■ **Description of the task**
Can you copy out the material verbatim, starting at its first line and ending with the line that contains "cyan square: moved 6 px right"?

[Data records]
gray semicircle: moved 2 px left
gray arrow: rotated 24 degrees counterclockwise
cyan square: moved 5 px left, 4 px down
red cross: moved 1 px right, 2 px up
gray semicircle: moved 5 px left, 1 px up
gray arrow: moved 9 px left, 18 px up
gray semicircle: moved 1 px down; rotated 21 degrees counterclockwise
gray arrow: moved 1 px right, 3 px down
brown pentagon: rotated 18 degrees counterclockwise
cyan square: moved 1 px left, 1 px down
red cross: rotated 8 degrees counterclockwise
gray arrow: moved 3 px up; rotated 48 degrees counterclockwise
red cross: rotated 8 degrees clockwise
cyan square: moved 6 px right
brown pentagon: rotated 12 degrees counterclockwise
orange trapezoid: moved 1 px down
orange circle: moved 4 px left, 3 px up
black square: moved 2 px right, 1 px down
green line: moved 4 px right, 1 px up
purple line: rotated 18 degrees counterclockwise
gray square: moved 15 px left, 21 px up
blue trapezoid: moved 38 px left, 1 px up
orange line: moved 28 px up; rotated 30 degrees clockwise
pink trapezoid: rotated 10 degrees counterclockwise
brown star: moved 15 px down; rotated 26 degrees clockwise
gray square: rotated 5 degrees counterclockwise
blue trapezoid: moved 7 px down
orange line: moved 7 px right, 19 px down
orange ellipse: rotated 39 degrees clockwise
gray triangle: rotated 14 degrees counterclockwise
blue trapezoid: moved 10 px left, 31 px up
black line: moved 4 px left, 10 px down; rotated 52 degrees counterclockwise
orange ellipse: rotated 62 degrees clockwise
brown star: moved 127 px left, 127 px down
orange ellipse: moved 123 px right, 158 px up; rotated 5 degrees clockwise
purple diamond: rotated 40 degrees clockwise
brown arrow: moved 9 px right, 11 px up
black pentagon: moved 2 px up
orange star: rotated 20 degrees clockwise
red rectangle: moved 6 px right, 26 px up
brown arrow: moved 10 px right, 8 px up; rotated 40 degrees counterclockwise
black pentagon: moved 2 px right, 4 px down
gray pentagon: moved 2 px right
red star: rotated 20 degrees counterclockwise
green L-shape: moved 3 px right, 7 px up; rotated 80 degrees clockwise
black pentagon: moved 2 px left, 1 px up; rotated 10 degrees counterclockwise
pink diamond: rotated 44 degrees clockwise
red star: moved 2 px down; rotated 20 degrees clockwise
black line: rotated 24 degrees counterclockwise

■ **Solved problem**
gray semicircle: moved 2 px left
gray arrow: rotated 24 degrees counterclockwise
cyan square: moved 5 px left, 4 px down
red cross: moved 1 px right, 2 px up
gray semicircle: moved 5 px left, 1 px up
gray arrow: moved 9 px left, 18 px up
gray semicircle: moved 1 px down; rotated 21 degrees counterclockwise
gray arrow: moved 1 px right, 3 px down
brown pentagon: rotated 18 degrees counterclockwise
cyan square: moved 1 px left, 1 px down
red cross: rotated 8 degrees counterclockwise
gray arrow: moved 3 px up; rotated 48 degrees counterclockwise
red cross: rotated 8 degrees clockwise
cyan square: moved 6 px right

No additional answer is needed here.